_What is expected_. Write the data out again in full, with no departure from the original.

Data records:
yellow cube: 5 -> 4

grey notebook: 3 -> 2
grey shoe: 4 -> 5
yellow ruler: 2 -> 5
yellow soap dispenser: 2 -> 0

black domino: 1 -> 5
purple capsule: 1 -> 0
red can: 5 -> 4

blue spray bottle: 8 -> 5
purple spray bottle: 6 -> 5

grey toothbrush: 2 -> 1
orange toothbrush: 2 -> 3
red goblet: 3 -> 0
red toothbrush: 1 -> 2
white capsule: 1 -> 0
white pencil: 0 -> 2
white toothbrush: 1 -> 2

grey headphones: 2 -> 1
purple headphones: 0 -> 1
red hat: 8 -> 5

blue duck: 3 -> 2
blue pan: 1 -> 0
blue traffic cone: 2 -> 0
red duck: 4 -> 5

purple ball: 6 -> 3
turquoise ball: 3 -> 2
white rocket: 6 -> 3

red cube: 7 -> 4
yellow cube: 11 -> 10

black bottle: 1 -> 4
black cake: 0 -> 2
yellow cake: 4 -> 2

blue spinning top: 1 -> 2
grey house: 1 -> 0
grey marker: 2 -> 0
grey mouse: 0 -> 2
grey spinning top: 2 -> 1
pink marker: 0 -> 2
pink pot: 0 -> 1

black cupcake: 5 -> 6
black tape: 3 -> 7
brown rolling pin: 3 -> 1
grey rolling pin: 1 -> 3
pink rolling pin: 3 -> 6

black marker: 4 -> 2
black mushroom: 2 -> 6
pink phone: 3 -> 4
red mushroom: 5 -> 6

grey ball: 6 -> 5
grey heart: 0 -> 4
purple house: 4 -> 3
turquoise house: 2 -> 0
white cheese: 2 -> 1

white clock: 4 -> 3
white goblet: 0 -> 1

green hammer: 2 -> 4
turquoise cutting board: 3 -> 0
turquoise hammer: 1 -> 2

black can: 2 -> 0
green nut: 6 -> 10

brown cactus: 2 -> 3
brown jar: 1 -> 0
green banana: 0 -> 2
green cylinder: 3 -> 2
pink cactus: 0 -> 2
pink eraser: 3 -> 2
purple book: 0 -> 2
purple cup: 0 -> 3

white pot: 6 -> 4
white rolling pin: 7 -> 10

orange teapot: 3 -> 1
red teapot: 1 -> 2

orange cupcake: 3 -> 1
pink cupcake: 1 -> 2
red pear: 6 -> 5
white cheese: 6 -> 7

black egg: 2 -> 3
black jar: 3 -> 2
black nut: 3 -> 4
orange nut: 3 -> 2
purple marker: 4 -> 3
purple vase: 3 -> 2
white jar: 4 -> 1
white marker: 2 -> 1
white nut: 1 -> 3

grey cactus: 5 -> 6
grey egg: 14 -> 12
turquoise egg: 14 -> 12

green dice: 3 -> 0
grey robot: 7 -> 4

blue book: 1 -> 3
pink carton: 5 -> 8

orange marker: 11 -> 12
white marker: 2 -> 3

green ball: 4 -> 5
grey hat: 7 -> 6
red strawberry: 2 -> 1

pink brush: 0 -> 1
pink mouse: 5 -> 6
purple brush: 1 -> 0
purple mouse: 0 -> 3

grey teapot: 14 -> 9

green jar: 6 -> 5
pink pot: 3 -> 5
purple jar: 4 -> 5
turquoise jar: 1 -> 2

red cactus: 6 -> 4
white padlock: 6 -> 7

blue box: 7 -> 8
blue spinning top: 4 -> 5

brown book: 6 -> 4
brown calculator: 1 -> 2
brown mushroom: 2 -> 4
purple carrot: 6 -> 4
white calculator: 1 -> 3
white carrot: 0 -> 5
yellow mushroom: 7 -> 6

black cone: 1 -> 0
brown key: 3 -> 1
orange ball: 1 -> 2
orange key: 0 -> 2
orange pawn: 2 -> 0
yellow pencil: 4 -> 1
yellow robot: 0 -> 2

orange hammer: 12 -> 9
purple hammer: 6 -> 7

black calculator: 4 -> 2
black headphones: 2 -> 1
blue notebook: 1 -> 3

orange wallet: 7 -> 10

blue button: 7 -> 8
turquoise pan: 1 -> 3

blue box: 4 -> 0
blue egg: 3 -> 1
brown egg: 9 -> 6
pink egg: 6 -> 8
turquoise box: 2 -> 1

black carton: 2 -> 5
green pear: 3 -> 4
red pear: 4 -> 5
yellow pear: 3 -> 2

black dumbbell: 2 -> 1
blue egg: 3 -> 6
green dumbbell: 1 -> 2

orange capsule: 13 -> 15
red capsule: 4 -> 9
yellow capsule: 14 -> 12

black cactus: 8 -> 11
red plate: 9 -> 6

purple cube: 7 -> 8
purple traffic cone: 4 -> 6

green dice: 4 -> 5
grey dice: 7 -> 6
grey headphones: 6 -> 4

_Task result_.
yellow cube: 5 -> 4

grey notebook: 3 -> 2
grey shoe: 4 -> 5
yellow ruler: 2 -> 5
yellow soap dispenser: 2 -> 0

black domino: 1 -> 5
purple capsule: 1 -> 0
red can: 5 -> 4

blue spray bottle: 8 -> 5
purple spray bottle: 6 -> 5

grey toothbrush: 2 -> 1
orange toothbrush: 2 -> 3
red goblet: 3 -> 0
red toothbrush: 1 -> 2
white capsule: 1 -> 0
white pencil: 0 -> 2
white toothbrush: 1 -> 2

grey headphones: 2 -> 1
purple headphones: 0 -> 1
red hat: 8 -> 5

blue duck: 3 -> 2
blue pan: 1 -> 0
blue traffic cone: 2 -> 0
red duck: 4 -> 5

purple ball: 6 -> 3
turquoise ball: 3 -> 2
white rocket: 6 -> 3

red cube: 7 -> 4
yellow cube: 11 -> 10

black bottle: 1 -> 4
black cake: 0 -> 2
yellow cake: 4 -> 2

blue spinning top: 1 -> 2
grey house: 1 -> 0
grey marker: 2 -> 0
grey mouse: 0 -> 2
grey spinning top: 2 -> 1
pink marker: 0 -> 2
pink pot: 0 -> 1

black cupcake: 5 -> 6
black tape: 3 -> 7
brown rolling pin: 3 -> 1
grey rolling pin: 1 -> 3
pink rolling pin: 3 -> 6

black marker: 4 -> 2
black mushroom: 2 -> 6
pink phone: 3 -> 4
red mushroom: 5 -> 6

grey ball: 6 -> 5
grey heart: 0 -> 4
purple house: 4 -> 3
turquoise house: 2 -> 0
white cheese: 2 -> 1

white clock: 4 -> 3
white goblet: 0 -> 1

green hammer: 2 -> 4
turquoise cutting board: 3 -> 0
turquoise hammer: 1 -> 2

black can: 2 -> 0
green nut: 6 -> 10

brown cactus: 2 -> 3
brown jar: 1 -> 0
green banana: 0 -> 2
green cylinder: 3 -> 2
pink cactus: 0 -> 2
pink eraser: 3 -> 2
purple book: 0 -> 2
purple cup: 0 -> 3

white pot: 6 -> 4
white rolling pin: 7 -> 10

orange teapot: 3 -> 1
red teapot: 1 -> 2

orange cupcake: 3 -> 1
pink cupcake: 1 -> 2
red pear: 6 -> 5
white cheese: 6 -> 7

black egg: 2 -> 3
black jar: 3 -> 2
black nut: 3 -> 4
orange nut: 3 -> 2
purple marker: 4 -> 3
purple vase: 3 -> 2
white jar: 4 -> 1
white marker: 2 -> 1
white nut: 1 -> 3

grey cactus: 5 -> 6
grey egg: 14 -> 12
turquoise egg: 14 -> 12

green dice: 3 -> 0
grey robot: 7 -> 4

blue book: 1 -> 3
pink carton: 5 -> 8

orange marker: 11 -> 12
white marker: 2 -> 3

green ball: 4 -> 5
grey hat: 7 -> 6
red strawberry: 2 -> 1

pink brush: 0 -> 1
pink mouse: 5 -> 6
purple brush: 1 -> 0
purple mouse: 0 -> 3

grey teapot: 14 -> 9

green jar: 6 -> 5
pink pot: 3 -> 5
purple jar: 4 -> 5
turquoise jar: 1 -> 2

red cactus: 6 -> 4
white padlock: 6 -> 7

blue box: 7 -> 8
blue spinning top: 4 -> 5

brown book: 6 -> 4
brown calculator: 1 -> 2
brown mushroom: 2 -> 4
purple carrot: 6 -> 4
white calculator: 1 -> 3
white carrot: 0 -> 5
yellow mushroom: 7 -> 6

black cone: 1 -> 0
brown key: 3 -> 1
orange ball: 1 -> 2
orange key: 0 -> 2
orange pawn: 2 -> 0
yellow pencil: 4 -> 1
yellow robot: 0 -> 2

orange hammer: 12 -> 9
purple hammer: 6 -> 7

black calculator: 4 -> 2
black headphones: 2 -> 1
blue notebook: 1 -> 3

orange wallet: 7 -> 10

blue button: 7 -> 8
turquoise pan: 1 -> 3

blue box: 4 -> 0
blue egg: 3 -> 1
brown egg: 9 -> 6
pink egg: 6 -> 8
turquoise box: 2 -> 1

black carton: 2 -> 5
green pear: 3 -> 4
red pear: 4 -> 5
yellow pear: 3 -> 2

black dumbbell: 2 -> 1
blue egg: 3 -> 6
green dumbbell: 1 -> 2

orange capsule: 13 -> 15
red capsule: 4 -> 9
yellow capsule: 14 -> 12

black cactus: 8 -> 11
red plate: 9 -> 6

purple cube: 7 -> 8
purple traffic cone: 4 -> 6

green dice: 4 -> 5
grey dice: 7 -> 6
grey headphones: 6 -> 4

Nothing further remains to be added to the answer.